■ RECORDS FOR THIS EXERCISE
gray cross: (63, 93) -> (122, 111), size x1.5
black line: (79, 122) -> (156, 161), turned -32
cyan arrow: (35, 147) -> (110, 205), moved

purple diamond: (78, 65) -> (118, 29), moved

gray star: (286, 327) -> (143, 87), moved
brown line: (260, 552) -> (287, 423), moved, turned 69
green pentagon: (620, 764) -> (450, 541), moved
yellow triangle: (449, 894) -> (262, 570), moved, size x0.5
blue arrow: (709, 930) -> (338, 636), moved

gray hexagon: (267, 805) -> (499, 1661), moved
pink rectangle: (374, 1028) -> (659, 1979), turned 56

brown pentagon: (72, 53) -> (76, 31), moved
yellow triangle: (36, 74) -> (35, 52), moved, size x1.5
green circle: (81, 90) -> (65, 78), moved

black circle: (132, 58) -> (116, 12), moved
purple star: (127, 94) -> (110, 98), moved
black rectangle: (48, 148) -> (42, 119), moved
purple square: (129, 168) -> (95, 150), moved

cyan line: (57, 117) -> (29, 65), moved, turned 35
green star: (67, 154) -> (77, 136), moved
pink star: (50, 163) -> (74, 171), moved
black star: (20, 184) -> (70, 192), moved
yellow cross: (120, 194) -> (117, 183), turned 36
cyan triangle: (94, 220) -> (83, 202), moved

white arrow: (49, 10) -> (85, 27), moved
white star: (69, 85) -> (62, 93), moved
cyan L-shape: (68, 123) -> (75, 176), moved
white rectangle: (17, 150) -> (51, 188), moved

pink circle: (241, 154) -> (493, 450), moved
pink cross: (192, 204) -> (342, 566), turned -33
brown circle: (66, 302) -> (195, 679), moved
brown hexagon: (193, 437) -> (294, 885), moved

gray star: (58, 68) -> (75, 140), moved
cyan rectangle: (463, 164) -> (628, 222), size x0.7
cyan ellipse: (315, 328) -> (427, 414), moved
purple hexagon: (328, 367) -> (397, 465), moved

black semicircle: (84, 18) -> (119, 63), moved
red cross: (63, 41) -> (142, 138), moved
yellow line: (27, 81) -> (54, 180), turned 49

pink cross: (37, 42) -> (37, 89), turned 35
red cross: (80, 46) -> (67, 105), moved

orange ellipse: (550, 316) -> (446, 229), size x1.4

■ PROBLEM
A faithful, word-for-word transcript of the material above is the required answer.

■ OUTPUT OF THE TASK
gray cross: (63, 93) -> (122, 111), size x1.5
black line: (79, 122) -> (156, 161), turned -32
cyan arrow: (35, 147) -> (110, 205), moved

purple diamond: (78, 65) -> (118, 29), moved

gray star: (286, 327) -> (143, 87), moved
brown line: (260, 552) -> (287, 423), moved, turned 69
green pentagon: (620, 764) -> (450, 541), moved
yellow triangle: (449, 894) -> (262, 570), moved, size x0.5
blue arrow: (709, 930) -> (338, 636), moved

gray hexagon: (267, 805) -> (499, 1661), moved
pink rectangle: (374, 1028) -> (659, 1979), turned 56

brown pentagon: (72, 53) -> (76, 31), moved
yellow triangle: (36, 74) -> (35, 52), moved, size x1.5
green circle: (81, 90) -> (65, 78), moved

black circle: (132, 58) -> (116, 12), moved
purple star: (127, 94) -> (110, 98), moved
black rectangle: (48, 148) -> (42, 119), moved
purple square: (129, 168) -> (95, 150), moved

cyan line: (57, 117) -> (29, 65), moved, turned 35
green star: (67, 154) -> (77, 136), moved
pink star: (50, 163) -> (74, 171), moved
black star: (20, 184) -> (70, 192), moved
yellow cross: (120, 194) -> (117, 183), turned 36
cyan triangle: (94, 220) -> (83, 202), moved

white arrow: (49, 10) -> (85, 27), moved
white star: (69, 85) -> (62, 93), moved
cyan L-shape: (68, 123) -> (75, 176), moved
white rectangle: (17, 150) -> (51, 188), moved

pink circle: (241, 154) -> (493, 450), moved
pink cross: (192, 204) -> (342, 566), turned -33
brown circle: (66, 302) -> (195, 679), moved
brown hexagon: (193, 437) -> (294, 885), moved

gray star: (58, 68) -> (75, 140), moved
cyan rectangle: (463, 164) -> (628, 222), size x0.7
cyan ellipse: (315, 328) -> (427, 414), moved
purple hexagon: (328, 367) -> (397, 465), moved

black semicircle: (84, 18) -> (119, 63), moved
red cross: (63, 41) -> (142, 138), moved
yellow line: (27, 81) -> (54, 180), turned 49

pink cross: (37, 42) -> (37, 89), turned 35
red cross: (80, 46) -> (67, 105), moved

orange ellipse: (550, 316) -> (446, 229), size x1.4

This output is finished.